Task directions.
From the entries below, reproduce exactly the lines from the one with "camera: 125 degrees right, 5 degrees down" through the one with "(683, 172) = (481, 138): turquoise", both included, without images.
== Information shown
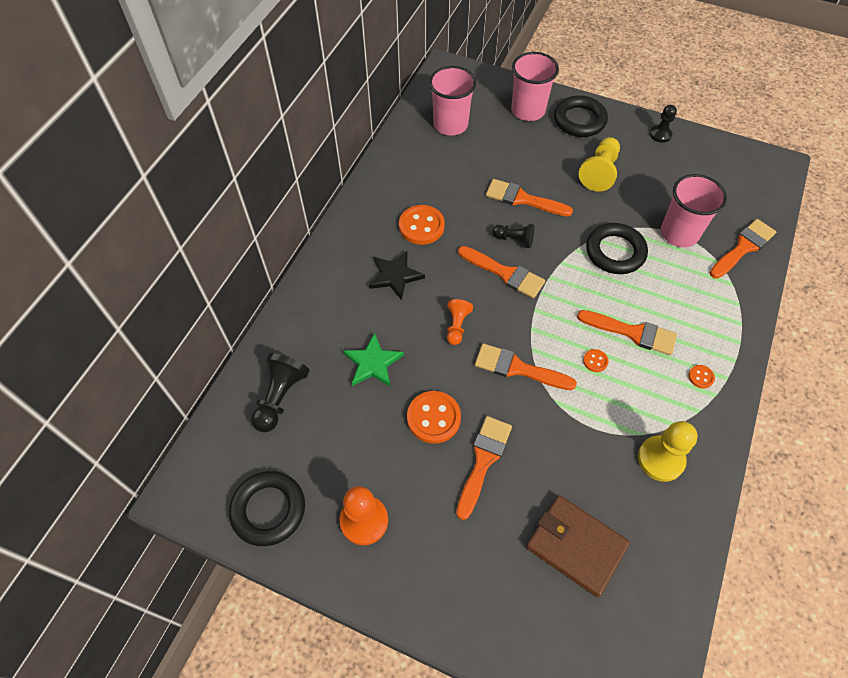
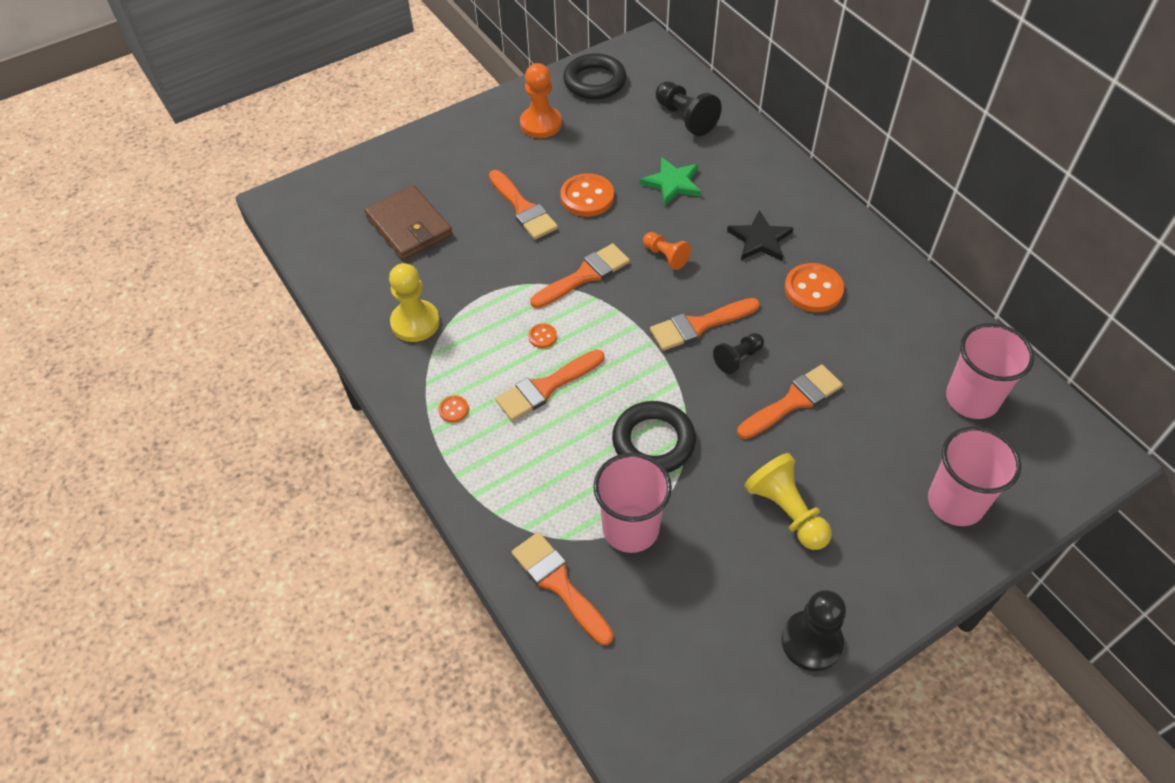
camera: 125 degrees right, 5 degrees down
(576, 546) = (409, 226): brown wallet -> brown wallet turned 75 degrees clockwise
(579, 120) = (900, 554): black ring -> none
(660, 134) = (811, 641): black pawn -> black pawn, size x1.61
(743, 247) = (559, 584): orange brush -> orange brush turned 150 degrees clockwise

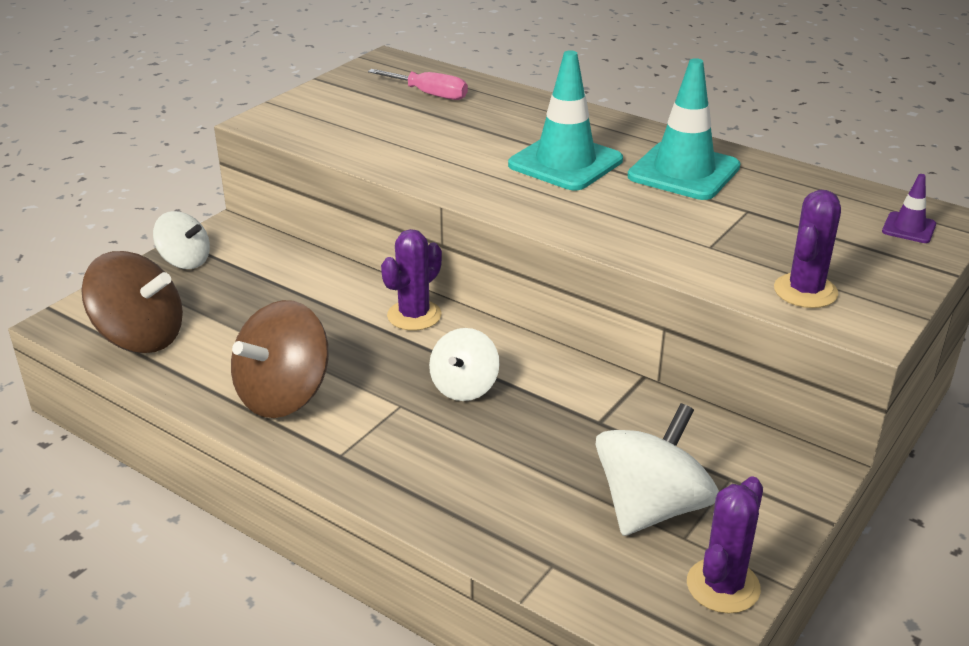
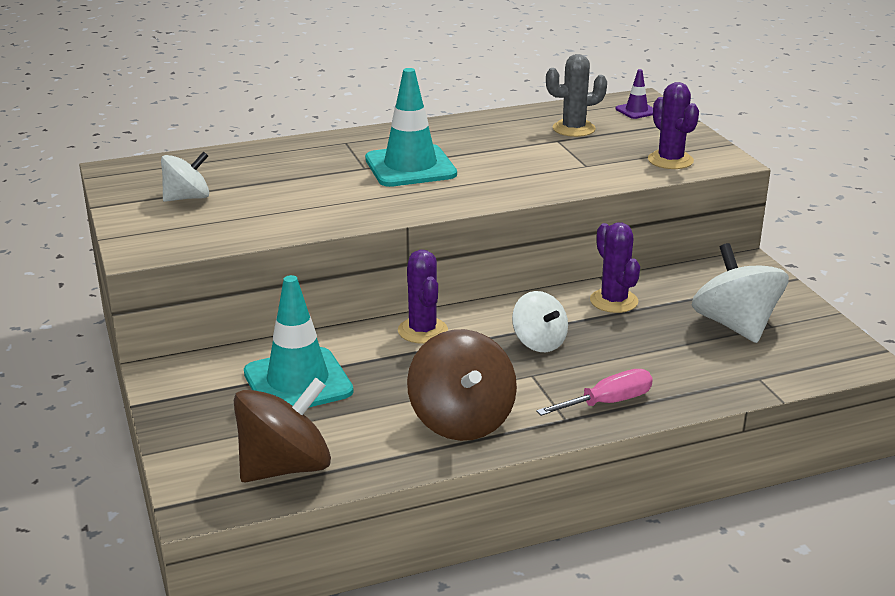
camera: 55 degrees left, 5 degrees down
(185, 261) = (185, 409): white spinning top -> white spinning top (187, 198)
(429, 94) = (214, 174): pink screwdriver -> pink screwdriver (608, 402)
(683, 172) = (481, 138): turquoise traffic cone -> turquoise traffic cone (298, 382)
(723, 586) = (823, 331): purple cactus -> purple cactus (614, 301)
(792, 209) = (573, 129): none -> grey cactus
====
== Information shown
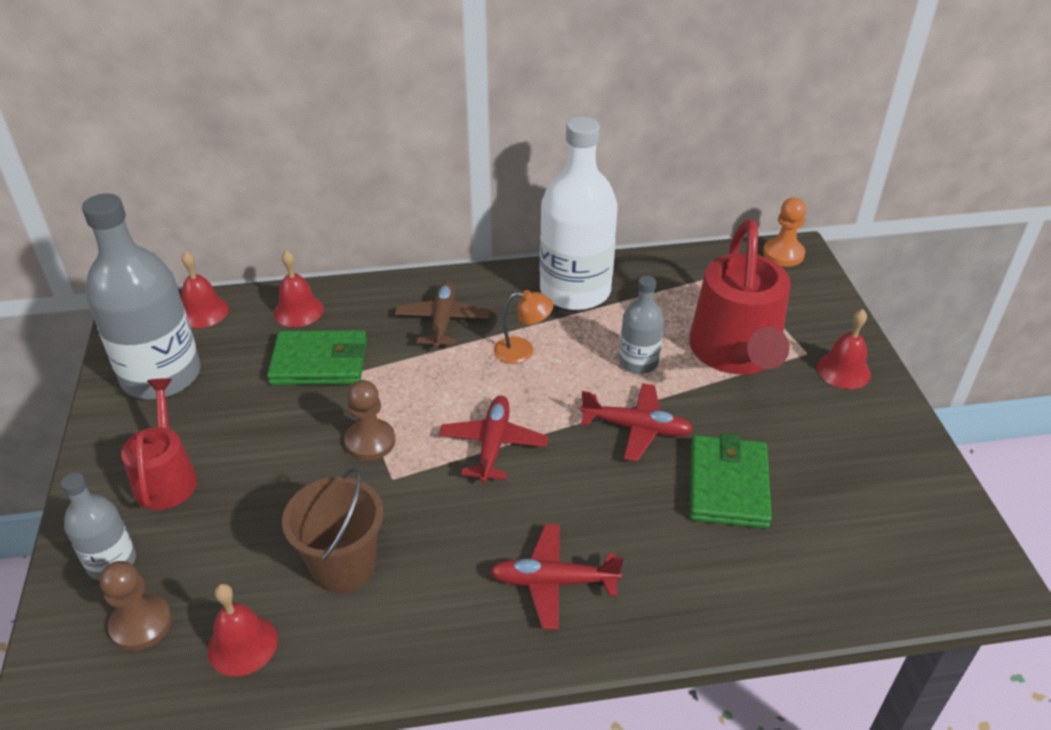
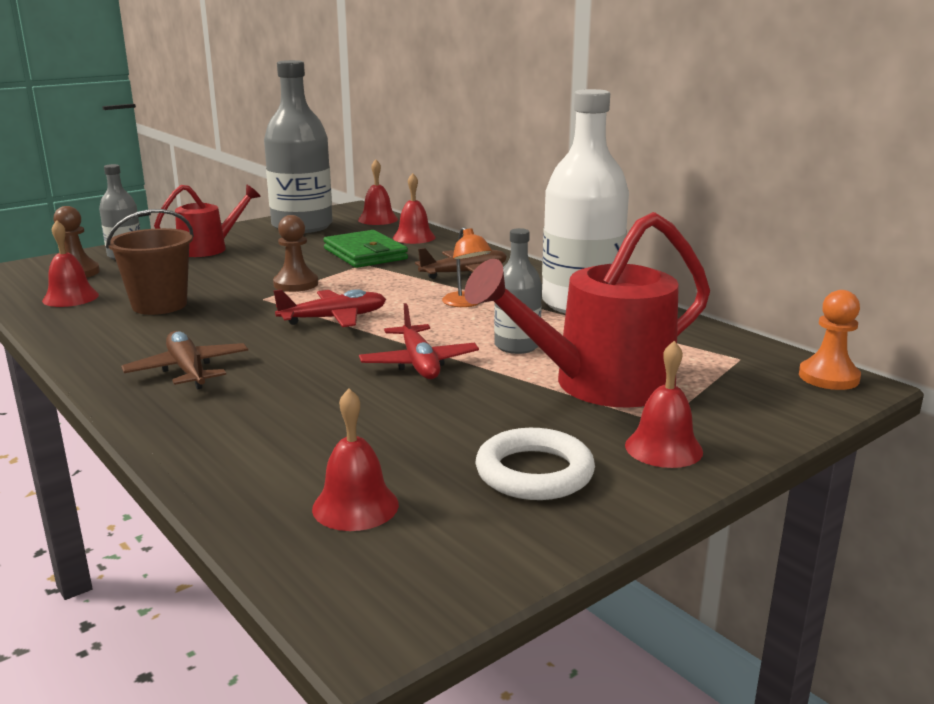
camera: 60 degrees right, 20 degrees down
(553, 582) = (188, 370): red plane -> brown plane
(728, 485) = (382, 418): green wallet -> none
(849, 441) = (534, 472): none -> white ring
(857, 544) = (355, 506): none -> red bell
====
Completed task.
camera: 125 degrees right, 5 degrees down
(576, 546) = (409, 226): brown wallet -> brown wallet turned 75 degrees clockwise
(579, 120) = (900, 554): black ring -> none
(660, 134) = (811, 641): black pawn -> black pawn, size x1.61
(743, 247) = (559, 584): orange brush -> orange brush turned 150 degrees clockwise

camera: 55 degrees left, 5 degrees down
(185, 261) = (185, 409): white spinning top -> white spinning top (187, 198)
(429, 94) = (214, 174): pink screwdriver -> pink screwdriver (608, 402)
(683, 172) = (481, 138): turquoise traffic cone -> turquoise traffic cone (298, 382)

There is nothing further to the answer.